* [THE TASK] Whenever a line below includes the string "this", show it.

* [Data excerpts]
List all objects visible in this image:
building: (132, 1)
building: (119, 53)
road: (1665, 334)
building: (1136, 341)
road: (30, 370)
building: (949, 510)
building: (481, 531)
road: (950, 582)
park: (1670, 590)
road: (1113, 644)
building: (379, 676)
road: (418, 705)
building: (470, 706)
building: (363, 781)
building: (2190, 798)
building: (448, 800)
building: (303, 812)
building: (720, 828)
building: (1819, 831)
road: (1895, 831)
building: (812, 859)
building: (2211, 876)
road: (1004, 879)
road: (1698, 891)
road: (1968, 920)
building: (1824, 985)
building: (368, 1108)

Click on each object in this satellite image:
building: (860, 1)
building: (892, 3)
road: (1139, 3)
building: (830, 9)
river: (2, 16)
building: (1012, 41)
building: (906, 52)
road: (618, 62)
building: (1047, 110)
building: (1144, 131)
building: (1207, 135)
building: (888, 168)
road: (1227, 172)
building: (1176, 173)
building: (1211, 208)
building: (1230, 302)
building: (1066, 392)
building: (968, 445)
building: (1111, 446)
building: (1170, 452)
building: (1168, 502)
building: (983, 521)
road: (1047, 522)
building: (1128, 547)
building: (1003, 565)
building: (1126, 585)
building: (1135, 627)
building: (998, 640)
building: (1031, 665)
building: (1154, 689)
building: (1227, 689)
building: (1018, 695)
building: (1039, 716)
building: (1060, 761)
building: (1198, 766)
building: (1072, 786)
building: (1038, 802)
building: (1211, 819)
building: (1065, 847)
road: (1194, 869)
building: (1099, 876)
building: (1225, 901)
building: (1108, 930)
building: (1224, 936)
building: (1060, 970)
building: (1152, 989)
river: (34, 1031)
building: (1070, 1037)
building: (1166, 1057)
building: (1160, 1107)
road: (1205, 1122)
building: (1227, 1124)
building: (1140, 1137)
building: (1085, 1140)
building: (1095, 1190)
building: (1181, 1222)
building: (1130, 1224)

* [ANSWER AREA]
List all objects visible in this image:
Click on each object in this satellite image:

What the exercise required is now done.